=== Begin Enclosure ===
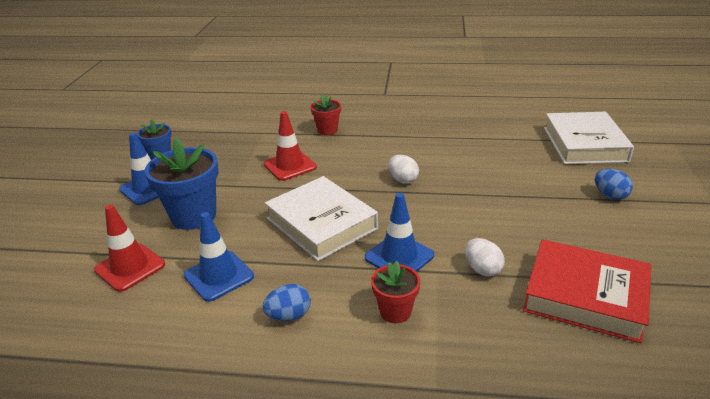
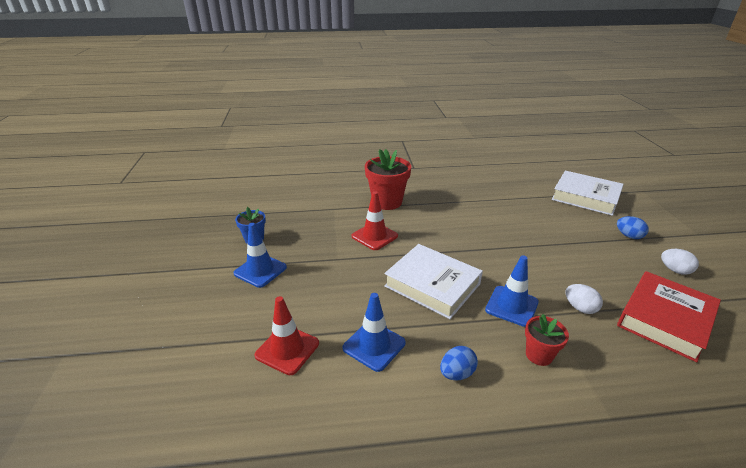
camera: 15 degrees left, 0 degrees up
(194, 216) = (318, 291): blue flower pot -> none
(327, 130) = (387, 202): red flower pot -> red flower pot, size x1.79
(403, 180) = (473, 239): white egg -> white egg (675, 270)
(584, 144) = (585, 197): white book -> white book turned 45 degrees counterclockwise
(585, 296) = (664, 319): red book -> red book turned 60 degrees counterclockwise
=== End Enclosure ===
**How to complete this task**
Tally, in the data above, the lines where the word "degrees" occurs, and give the figure alone.

**Solution for this exercise**
3